Input below:
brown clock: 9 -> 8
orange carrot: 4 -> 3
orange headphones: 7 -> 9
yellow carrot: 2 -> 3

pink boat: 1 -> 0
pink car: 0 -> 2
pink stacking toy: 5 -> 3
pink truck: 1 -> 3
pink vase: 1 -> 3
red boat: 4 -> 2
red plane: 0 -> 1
End of Input.
Input below:
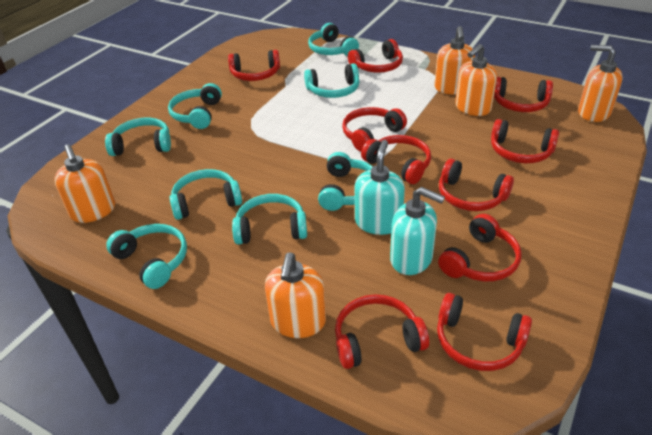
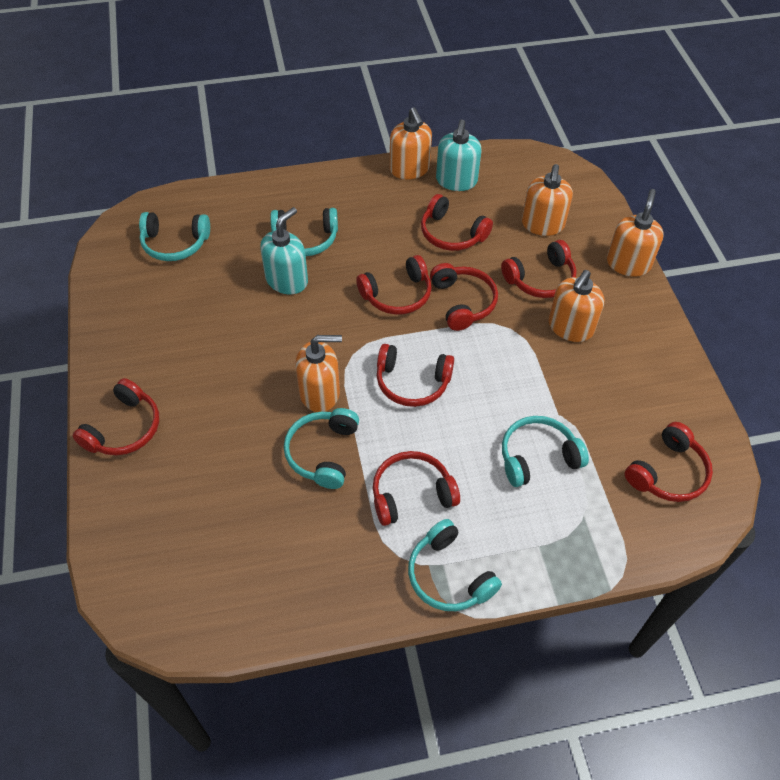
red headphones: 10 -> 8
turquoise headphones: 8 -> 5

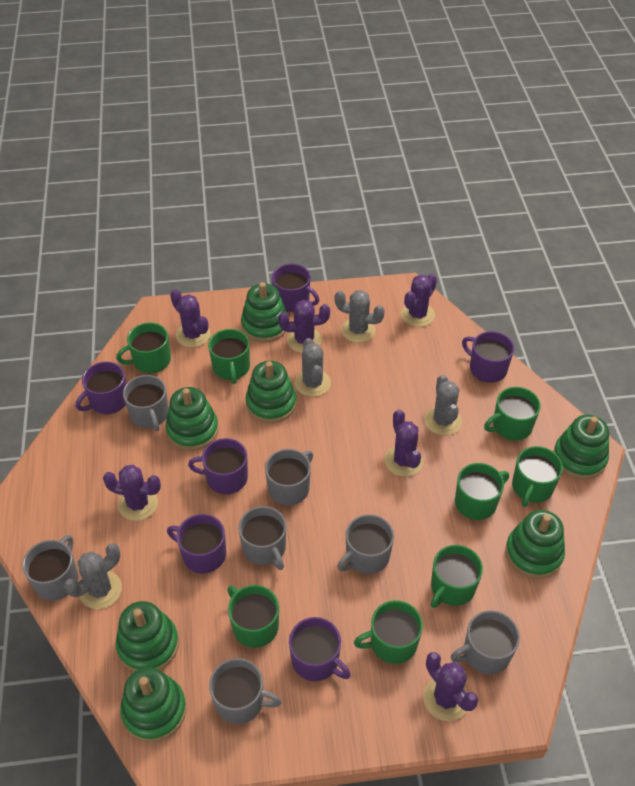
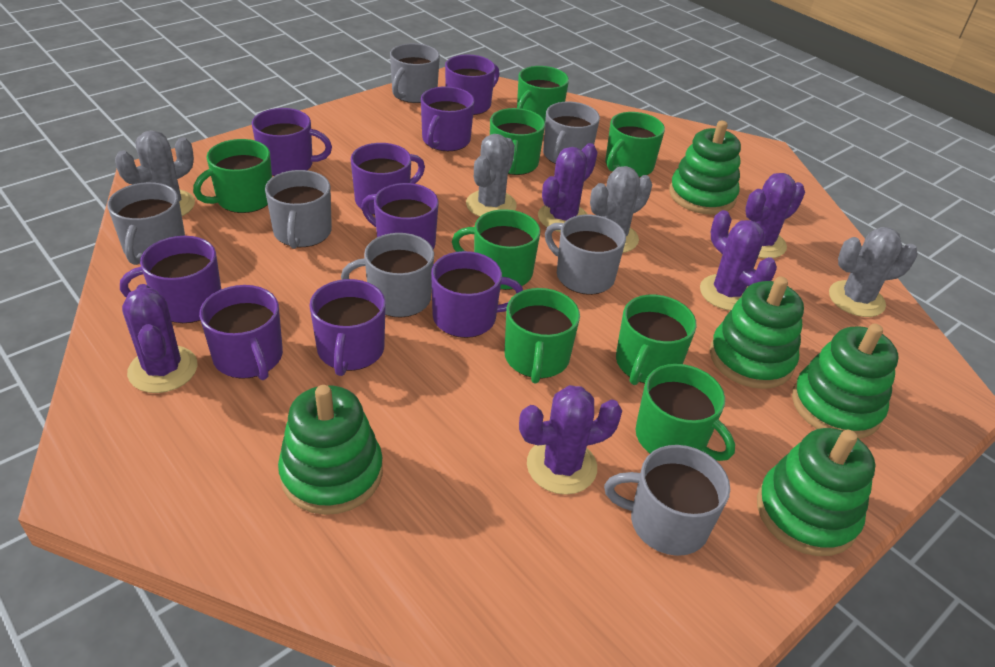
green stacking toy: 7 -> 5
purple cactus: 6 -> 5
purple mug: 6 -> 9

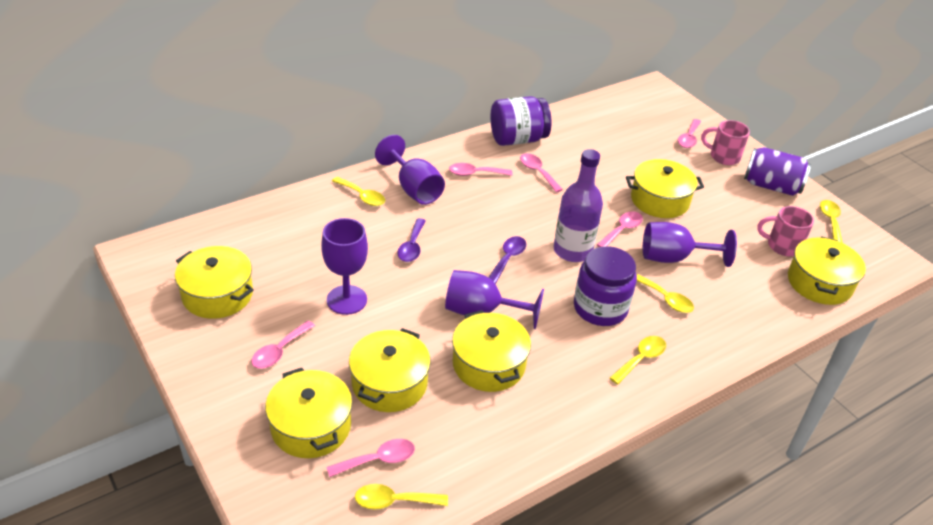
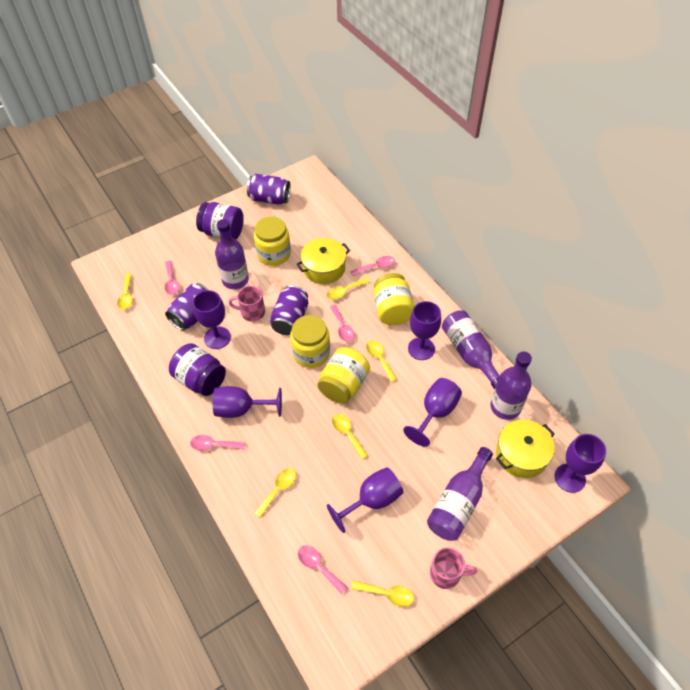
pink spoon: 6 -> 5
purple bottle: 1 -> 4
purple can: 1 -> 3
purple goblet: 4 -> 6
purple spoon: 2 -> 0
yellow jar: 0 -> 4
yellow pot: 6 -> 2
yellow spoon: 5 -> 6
End of Input.
> [Exercise]:
Reproduce all lines from the records above that include the word "spoon".

> [Problem solution]:
pink spoon: 6 -> 5
purple spoon: 2 -> 0
yellow spoon: 5 -> 6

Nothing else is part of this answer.